Work instructions =>
Find the word "coloured" in the listing. Copy out each line where it occurs.

Supplied material =>
►

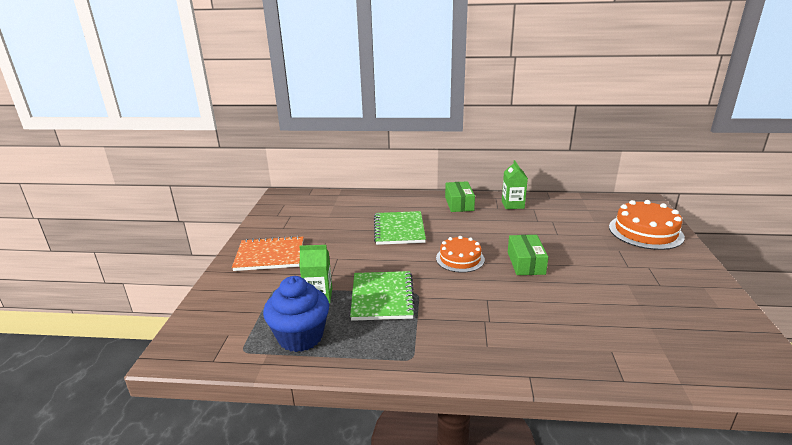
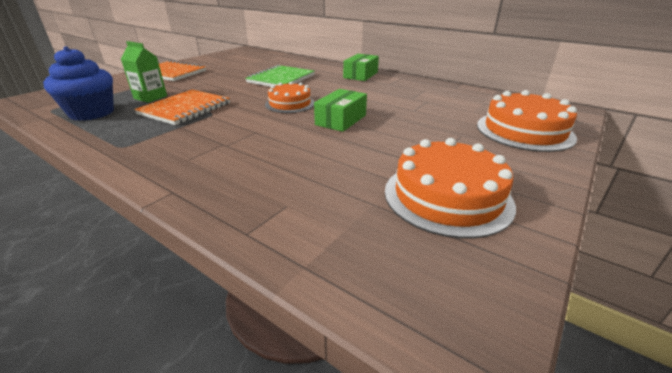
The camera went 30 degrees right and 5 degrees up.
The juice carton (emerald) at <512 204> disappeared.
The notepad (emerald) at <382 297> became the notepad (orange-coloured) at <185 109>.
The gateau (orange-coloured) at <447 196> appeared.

◄

Finished exercise =>
The notepad (emerald) at <382 297> became the notepad (orange-coloured) at <185 109>.
The gateau (orange-coloured) at <447 196> appeared.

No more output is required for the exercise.